Supplied data: Begin

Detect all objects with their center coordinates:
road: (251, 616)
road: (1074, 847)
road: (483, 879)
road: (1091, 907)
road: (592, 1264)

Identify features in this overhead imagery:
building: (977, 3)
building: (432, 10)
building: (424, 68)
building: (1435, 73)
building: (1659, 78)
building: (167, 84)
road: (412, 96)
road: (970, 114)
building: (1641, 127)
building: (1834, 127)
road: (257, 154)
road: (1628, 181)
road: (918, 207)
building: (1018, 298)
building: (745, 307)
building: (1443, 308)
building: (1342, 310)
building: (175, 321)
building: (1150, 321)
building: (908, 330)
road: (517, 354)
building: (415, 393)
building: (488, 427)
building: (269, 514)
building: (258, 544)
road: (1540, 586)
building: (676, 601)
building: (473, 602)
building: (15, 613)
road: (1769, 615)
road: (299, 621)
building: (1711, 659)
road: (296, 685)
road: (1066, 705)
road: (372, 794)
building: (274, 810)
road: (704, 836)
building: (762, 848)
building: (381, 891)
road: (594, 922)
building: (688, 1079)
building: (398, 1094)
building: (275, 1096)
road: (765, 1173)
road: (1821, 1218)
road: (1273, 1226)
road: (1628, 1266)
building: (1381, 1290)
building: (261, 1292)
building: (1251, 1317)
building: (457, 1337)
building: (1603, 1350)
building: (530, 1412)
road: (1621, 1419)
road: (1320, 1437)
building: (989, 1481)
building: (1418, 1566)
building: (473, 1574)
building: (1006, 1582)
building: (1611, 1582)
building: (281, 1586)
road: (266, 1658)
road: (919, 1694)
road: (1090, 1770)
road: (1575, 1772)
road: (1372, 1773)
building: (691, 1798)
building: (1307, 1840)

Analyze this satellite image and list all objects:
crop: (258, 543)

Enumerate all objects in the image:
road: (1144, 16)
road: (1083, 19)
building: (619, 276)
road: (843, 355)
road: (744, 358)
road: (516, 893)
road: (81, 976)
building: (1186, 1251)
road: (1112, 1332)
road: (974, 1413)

Supplied data: End

• Your objective: Only the lines from the one holding "Enumerate all objects" to the end of the listing are to be written out, word for word.

• Written reply:
Enumerate all objects in the image:
road: (1144, 16)
road: (1083, 19)
building: (619, 276)
road: (843, 355)
road: (744, 358)
road: (516, 893)
road: (81, 976)
building: (1186, 1251)
road: (1112, 1332)
road: (974, 1413)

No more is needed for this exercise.